Copy the records below exactly, leaving out every picture.

(Before-and-after object lists)
——

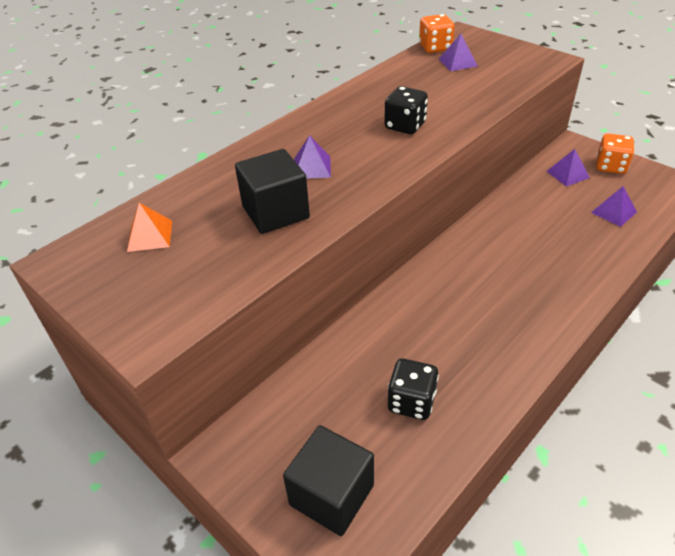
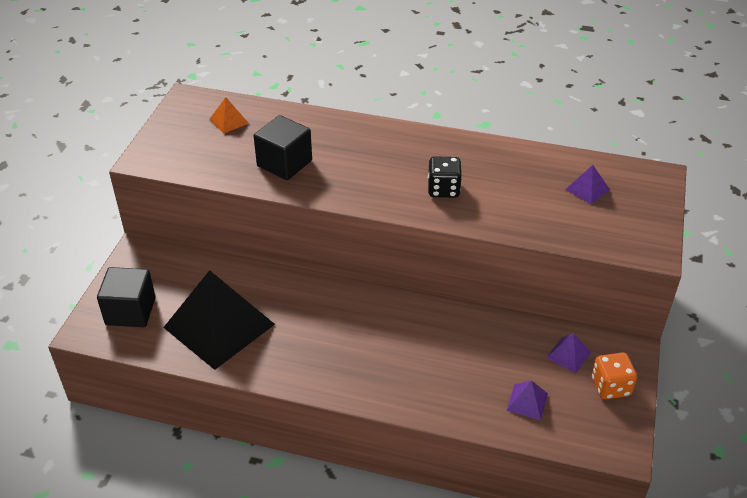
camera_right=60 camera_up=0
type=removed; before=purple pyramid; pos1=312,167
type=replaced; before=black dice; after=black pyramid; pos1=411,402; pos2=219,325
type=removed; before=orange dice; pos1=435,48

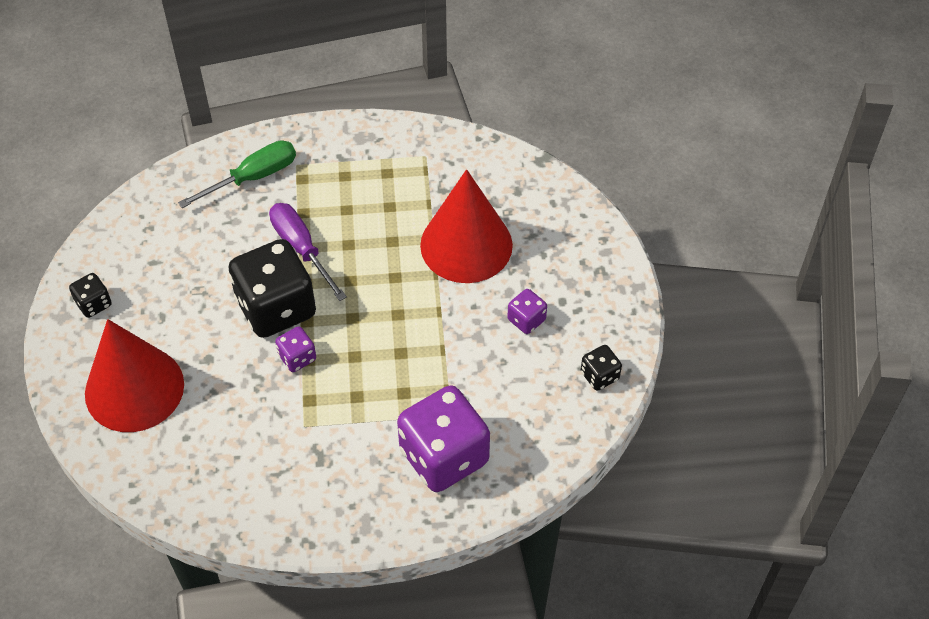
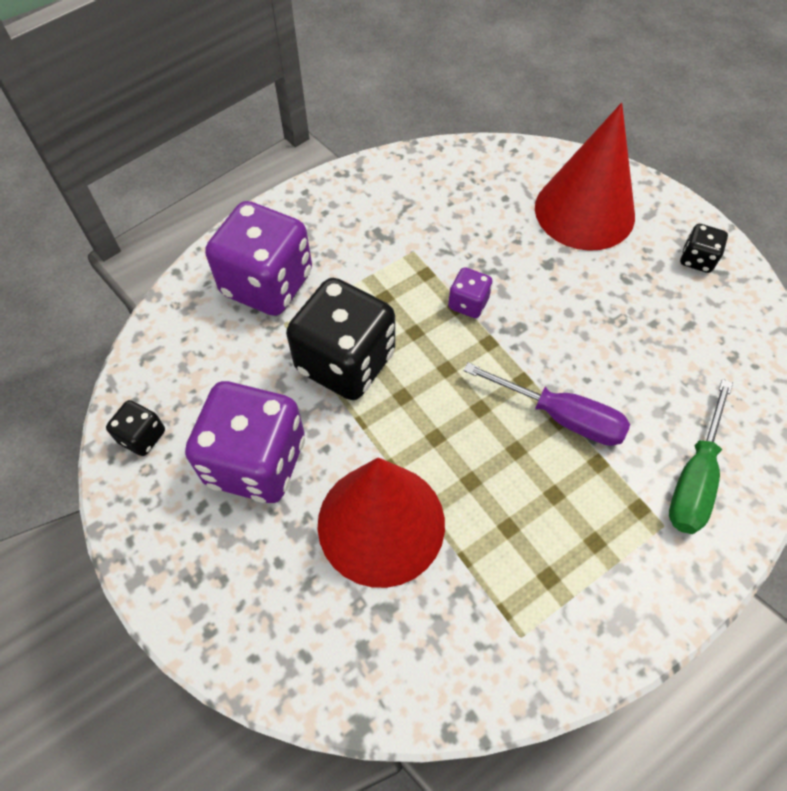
camera_right=150 camera_up=5
type=moved; before=black dice; pos1=276,308; pos2=345,362
type=resized; before=purple dice; pos1=526,320; pos2=256,461; scale=2.21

——

• **RESULT BELOW**:
camera_right=60 camera_up=0
type=removed; before=purple pyramid; pos1=312,167
type=replaced; before=black dice; after=black pyramid; pos1=411,402; pos2=219,325
type=removed; before=orange dice; pos1=435,48

camera_right=150 camera_up=5
type=moved; before=black dice; pos1=276,308; pos2=345,362
type=resized; before=purple dice; pos1=526,320; pos2=256,461; scale=2.21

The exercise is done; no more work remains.